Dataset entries
__________

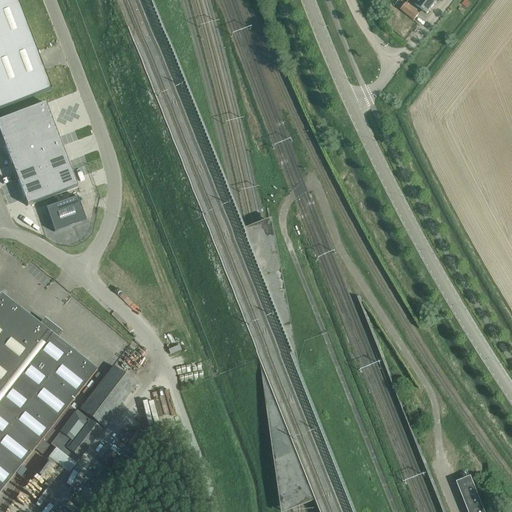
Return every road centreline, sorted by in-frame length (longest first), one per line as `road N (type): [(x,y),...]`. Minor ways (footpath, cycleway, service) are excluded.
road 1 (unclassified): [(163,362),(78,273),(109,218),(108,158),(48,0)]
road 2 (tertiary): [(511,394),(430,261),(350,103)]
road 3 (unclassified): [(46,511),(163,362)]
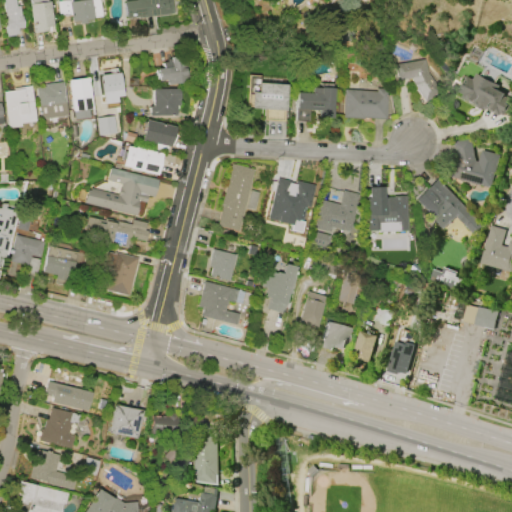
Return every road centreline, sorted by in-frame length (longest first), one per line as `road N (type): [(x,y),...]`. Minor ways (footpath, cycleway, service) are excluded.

__________

• Directions for this task:
Repeat the text of all the records above word for word, omitting the pictures.

• Answer to the exercise:
Return every road centreline, sorted by in-frame length (longest first), one per line as `road N (type): [(x,y),...]`. Minor ways (footpath, cycleway, service) are excluded.
road 1 (unclassified): [(163,362),(78,273),(109,218),(108,158),(48,0)]
road 2 (tertiary): [(511,394),(430,261),(350,103)]
road 3 (unclassified): [(46,511),(163,362)]
Return every road centreline, sorted by in-frame length (longest first), one per line as `road N (type): [(x,y),...]`. Minor ways (footpath, cycleway, service) are excluded.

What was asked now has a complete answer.